**To be done:** Locate each line in the data below that contains the string "grace" and copy those lines. Case counts, so match uppercase and lowercase letters precisely.

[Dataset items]
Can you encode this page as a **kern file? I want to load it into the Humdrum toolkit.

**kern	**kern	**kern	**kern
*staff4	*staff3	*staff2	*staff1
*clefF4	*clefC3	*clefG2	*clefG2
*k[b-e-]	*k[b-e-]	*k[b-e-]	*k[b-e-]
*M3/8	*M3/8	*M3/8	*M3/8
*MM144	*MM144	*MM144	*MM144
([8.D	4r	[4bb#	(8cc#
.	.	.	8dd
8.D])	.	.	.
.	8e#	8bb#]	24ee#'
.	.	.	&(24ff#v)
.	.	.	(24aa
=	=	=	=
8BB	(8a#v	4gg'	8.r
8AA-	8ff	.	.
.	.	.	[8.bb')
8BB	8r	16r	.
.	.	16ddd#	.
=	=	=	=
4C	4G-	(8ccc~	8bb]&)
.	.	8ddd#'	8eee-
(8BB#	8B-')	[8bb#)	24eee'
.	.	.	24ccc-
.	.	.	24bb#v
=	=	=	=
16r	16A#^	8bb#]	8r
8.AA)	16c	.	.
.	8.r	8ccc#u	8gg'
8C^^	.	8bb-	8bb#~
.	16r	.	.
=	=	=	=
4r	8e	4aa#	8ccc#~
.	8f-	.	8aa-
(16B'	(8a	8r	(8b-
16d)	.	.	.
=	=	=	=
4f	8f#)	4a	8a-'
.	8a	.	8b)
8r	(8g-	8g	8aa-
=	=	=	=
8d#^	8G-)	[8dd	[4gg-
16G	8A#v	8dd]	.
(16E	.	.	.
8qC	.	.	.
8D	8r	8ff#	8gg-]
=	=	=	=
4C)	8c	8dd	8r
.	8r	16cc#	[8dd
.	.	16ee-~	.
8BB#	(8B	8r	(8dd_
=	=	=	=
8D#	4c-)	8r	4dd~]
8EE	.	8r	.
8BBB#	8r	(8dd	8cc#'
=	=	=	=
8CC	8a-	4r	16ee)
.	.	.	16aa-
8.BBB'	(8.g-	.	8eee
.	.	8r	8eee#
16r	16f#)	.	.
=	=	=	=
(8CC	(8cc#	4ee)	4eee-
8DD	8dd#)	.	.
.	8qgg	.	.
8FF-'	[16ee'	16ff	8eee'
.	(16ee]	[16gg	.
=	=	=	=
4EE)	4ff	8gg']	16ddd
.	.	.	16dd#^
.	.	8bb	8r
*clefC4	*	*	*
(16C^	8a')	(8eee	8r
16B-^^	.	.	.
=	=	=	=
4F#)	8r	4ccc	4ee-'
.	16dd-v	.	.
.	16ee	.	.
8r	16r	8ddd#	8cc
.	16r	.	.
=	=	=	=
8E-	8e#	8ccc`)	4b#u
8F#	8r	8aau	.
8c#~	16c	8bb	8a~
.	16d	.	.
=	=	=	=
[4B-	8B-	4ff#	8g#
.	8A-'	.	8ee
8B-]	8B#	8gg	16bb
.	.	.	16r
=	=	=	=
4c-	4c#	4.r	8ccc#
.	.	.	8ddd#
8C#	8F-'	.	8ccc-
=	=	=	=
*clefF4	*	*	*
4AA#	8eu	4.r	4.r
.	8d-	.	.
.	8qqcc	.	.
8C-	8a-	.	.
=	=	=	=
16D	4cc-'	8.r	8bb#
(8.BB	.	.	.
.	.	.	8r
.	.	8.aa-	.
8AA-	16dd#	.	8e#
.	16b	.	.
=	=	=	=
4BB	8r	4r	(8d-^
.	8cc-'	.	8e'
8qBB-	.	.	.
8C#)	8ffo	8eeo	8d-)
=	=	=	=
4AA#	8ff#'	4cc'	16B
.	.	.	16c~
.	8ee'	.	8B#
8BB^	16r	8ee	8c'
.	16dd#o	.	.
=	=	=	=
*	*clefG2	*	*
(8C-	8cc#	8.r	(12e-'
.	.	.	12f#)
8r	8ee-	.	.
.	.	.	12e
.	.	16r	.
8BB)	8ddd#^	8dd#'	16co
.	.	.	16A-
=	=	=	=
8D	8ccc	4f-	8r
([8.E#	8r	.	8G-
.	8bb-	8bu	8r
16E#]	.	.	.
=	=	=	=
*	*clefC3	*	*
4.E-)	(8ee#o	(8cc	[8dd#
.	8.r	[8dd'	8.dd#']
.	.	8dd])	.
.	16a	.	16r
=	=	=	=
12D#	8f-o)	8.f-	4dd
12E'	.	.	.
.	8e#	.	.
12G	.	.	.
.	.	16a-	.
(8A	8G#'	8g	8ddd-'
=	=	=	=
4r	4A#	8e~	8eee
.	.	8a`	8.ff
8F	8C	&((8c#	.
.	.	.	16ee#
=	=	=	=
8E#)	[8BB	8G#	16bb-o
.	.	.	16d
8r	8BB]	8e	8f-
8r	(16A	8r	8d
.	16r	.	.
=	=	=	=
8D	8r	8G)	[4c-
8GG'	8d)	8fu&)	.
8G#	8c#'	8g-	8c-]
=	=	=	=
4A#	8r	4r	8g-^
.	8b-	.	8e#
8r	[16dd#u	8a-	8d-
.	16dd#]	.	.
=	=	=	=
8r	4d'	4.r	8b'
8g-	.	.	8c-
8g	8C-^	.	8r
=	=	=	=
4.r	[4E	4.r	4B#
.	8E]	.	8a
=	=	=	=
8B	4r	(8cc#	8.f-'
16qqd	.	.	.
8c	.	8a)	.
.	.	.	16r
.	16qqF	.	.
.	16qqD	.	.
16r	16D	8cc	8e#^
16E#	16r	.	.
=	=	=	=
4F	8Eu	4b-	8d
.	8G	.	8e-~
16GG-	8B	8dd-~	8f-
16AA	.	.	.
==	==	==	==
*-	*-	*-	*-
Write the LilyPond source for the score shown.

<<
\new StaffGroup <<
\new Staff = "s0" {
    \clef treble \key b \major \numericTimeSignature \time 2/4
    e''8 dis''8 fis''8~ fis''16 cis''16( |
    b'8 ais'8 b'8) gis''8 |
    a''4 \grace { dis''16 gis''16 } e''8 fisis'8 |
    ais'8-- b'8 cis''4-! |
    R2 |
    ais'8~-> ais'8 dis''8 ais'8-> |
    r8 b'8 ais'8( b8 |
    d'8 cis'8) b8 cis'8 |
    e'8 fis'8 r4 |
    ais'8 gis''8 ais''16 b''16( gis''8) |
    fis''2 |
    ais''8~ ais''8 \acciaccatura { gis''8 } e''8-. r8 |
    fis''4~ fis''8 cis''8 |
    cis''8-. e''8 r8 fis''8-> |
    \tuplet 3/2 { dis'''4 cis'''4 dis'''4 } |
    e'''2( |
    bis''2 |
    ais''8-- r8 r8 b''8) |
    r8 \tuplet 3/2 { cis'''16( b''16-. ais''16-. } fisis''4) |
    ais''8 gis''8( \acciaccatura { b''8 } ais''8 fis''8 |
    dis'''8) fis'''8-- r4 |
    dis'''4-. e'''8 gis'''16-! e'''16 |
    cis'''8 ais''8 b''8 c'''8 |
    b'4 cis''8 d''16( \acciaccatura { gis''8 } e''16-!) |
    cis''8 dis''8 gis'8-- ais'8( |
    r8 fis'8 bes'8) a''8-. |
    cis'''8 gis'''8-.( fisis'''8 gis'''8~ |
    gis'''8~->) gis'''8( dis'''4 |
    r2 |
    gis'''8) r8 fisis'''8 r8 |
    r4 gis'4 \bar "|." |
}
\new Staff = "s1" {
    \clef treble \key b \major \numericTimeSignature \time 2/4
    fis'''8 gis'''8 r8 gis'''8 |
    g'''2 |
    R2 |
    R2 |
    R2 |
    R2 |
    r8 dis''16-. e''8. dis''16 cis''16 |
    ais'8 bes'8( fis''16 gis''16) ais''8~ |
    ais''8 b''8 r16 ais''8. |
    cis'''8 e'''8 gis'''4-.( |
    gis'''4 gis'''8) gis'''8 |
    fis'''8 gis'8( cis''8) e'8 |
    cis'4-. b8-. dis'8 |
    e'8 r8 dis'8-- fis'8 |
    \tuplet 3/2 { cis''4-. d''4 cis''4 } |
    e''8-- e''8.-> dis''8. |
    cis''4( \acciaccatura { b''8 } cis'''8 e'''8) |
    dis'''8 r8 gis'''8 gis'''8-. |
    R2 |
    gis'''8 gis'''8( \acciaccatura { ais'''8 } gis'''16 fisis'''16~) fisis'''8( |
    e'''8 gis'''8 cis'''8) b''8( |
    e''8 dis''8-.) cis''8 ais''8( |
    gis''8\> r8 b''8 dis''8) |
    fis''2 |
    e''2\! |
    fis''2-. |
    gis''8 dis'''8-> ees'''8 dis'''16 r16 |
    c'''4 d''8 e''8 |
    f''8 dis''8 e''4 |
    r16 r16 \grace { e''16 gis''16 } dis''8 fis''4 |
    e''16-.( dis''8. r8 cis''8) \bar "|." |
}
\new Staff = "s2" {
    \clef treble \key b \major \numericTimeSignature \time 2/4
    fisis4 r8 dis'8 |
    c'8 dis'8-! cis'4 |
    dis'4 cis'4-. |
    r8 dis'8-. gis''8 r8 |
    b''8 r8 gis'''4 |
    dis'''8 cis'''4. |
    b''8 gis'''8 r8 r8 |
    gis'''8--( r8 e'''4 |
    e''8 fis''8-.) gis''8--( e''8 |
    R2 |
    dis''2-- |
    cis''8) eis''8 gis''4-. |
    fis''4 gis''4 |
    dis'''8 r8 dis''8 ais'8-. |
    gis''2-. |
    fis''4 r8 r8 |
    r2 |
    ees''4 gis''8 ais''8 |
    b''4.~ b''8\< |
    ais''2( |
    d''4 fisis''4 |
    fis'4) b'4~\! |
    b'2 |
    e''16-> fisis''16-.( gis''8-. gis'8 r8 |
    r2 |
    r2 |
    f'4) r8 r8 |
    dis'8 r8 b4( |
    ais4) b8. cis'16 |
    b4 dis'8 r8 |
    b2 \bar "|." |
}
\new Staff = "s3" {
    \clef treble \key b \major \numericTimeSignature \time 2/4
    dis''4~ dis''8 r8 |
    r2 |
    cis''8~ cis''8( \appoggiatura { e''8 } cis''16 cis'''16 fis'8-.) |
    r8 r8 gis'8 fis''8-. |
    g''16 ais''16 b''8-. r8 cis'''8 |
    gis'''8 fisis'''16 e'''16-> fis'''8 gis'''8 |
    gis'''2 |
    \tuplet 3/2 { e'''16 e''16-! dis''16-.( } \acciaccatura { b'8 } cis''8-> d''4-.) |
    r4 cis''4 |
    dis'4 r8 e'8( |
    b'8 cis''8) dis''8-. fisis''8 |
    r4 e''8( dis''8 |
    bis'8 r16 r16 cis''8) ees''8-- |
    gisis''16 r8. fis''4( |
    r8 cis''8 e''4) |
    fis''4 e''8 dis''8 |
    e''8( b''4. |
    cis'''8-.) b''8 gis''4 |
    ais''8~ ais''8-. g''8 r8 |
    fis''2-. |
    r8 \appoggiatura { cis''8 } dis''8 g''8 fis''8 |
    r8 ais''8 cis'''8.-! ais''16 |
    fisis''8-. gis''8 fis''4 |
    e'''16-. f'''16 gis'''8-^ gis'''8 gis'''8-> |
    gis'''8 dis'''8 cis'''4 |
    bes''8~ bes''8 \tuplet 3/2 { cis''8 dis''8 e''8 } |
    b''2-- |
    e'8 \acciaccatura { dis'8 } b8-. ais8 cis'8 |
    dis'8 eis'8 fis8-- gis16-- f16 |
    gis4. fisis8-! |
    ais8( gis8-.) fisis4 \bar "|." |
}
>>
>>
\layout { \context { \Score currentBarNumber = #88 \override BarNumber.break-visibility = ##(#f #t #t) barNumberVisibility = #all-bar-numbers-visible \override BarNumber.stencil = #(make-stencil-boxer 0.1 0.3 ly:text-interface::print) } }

**The solution:**
    a''4 \grace { dis''16 gis''16 } e''8 fisis'8 |
    r16 r16 \grace { e''16 gis''16 } dis''8 fis''4 |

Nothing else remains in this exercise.